Before-and-after object lists:
== == ==
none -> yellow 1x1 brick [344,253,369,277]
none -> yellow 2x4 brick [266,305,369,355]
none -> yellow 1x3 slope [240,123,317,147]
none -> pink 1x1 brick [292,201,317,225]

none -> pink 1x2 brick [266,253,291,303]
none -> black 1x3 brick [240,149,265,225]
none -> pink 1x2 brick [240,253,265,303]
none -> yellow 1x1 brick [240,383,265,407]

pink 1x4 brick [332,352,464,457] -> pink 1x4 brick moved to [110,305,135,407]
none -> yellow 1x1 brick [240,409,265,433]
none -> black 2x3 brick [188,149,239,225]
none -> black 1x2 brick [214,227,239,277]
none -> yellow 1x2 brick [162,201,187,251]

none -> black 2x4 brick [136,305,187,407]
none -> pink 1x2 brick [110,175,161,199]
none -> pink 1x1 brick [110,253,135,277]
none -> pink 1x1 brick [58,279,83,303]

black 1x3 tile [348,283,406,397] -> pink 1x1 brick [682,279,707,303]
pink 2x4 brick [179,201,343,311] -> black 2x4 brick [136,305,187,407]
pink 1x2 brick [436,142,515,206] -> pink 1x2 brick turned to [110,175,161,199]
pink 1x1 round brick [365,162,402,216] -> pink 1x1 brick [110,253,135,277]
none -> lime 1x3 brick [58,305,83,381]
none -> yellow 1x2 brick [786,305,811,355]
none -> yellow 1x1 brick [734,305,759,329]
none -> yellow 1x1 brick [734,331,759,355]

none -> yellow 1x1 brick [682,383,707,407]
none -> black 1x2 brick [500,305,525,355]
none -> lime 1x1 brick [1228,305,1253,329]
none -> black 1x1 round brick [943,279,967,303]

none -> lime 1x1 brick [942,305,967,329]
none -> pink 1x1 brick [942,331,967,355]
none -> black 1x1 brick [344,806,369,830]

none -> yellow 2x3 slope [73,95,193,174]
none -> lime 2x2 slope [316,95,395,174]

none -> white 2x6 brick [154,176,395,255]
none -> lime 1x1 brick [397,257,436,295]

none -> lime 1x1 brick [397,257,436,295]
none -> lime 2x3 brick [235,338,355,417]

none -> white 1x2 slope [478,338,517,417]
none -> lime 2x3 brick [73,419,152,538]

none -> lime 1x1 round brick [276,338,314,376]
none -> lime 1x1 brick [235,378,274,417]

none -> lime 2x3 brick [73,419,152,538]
== == ==
Work item ::
Reproduce exactly the lines above from the line with "none -> black 1x2 brick [214,227,239,277]" to the line with "none -> yellow 1x1 brick [734,331,759,355]", including both, and add nothing.

The completed task ::
none -> black 1x2 brick [214,227,239,277]
none -> yellow 1x2 brick [162,201,187,251]

none -> black 2x4 brick [136,305,187,407]
none -> pink 1x2 brick [110,175,161,199]
none -> pink 1x1 brick [110,253,135,277]
none -> pink 1x1 brick [58,279,83,303]

black 1x3 tile [348,283,406,397] -> pink 1x1 brick [682,279,707,303]
pink 2x4 brick [179,201,343,311] -> black 2x4 brick [136,305,187,407]
pink 1x2 brick [436,142,515,206] -> pink 1x2 brick turned to [110,175,161,199]
pink 1x1 round brick [365,162,402,216] -> pink 1x1 brick [110,253,135,277]
none -> lime 1x3 brick [58,305,83,381]
none -> yellow 1x2 brick [786,305,811,355]
none -> yellow 1x1 brick [734,305,759,329]
none -> yellow 1x1 brick [734,331,759,355]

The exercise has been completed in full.